Stored records:
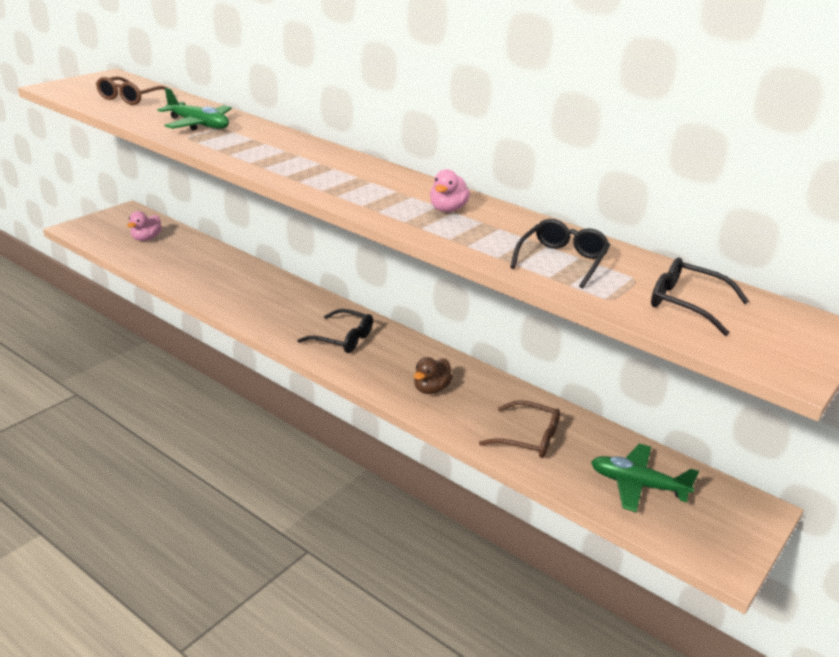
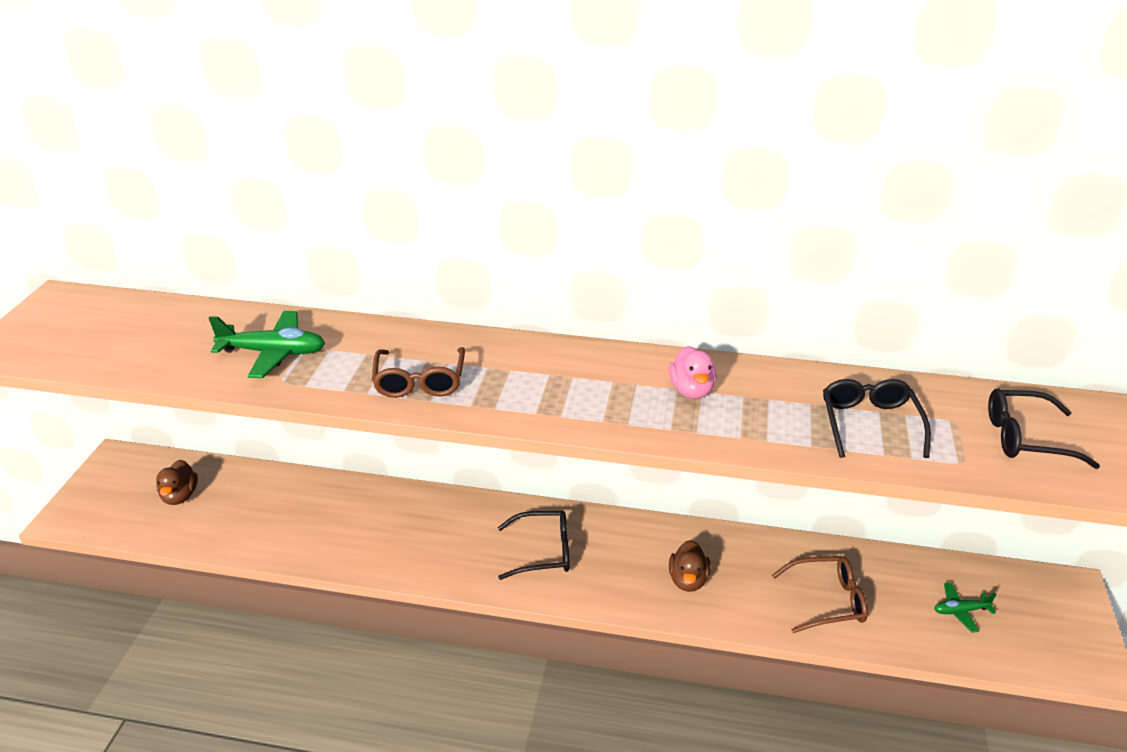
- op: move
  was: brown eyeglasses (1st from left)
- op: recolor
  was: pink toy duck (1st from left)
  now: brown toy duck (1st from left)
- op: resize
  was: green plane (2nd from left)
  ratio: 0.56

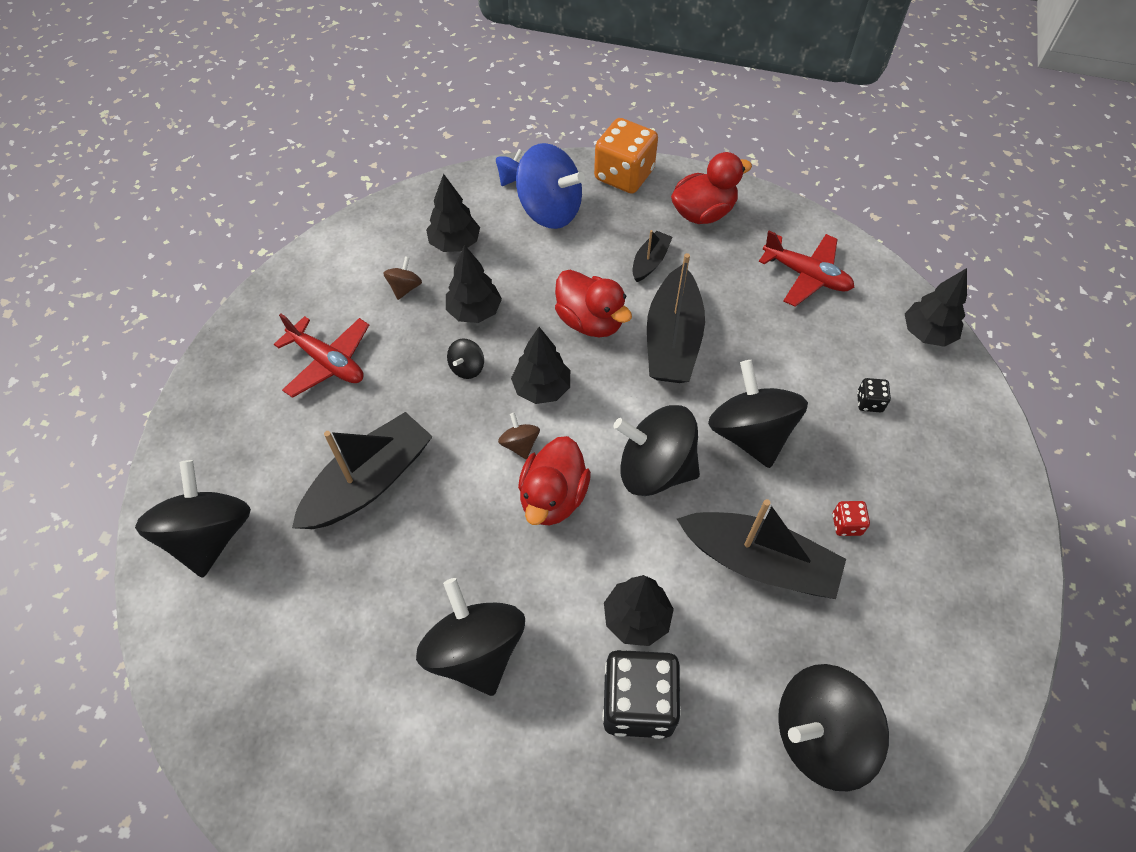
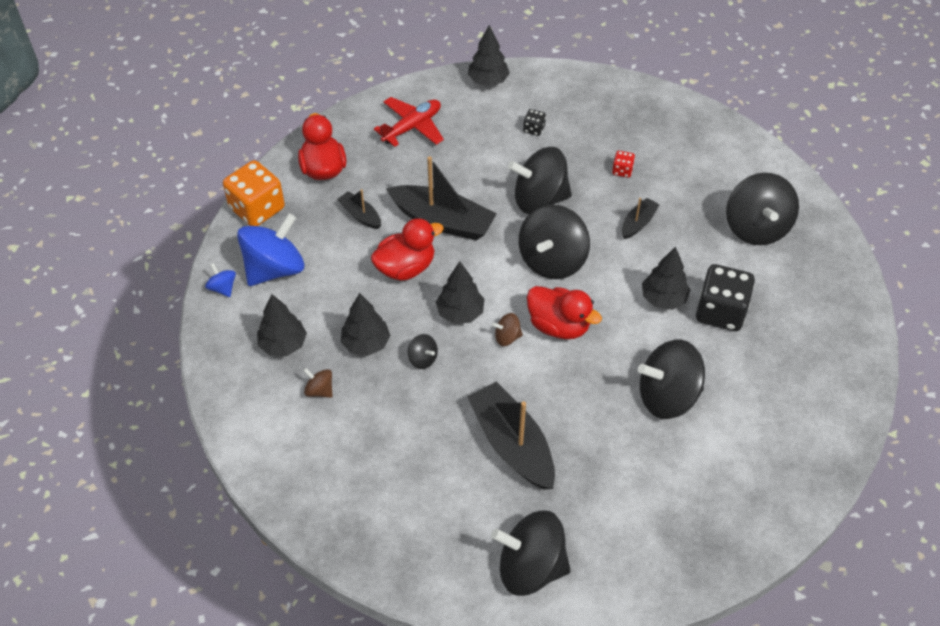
- op: delete
  was: scarlet plane (1st from left)
- op: resize
  was: ebony toy boat (4th from left)
  ratio: 0.5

Task to complete: Number of lines above with the word "brown": state it alone.

Solved exercise: 2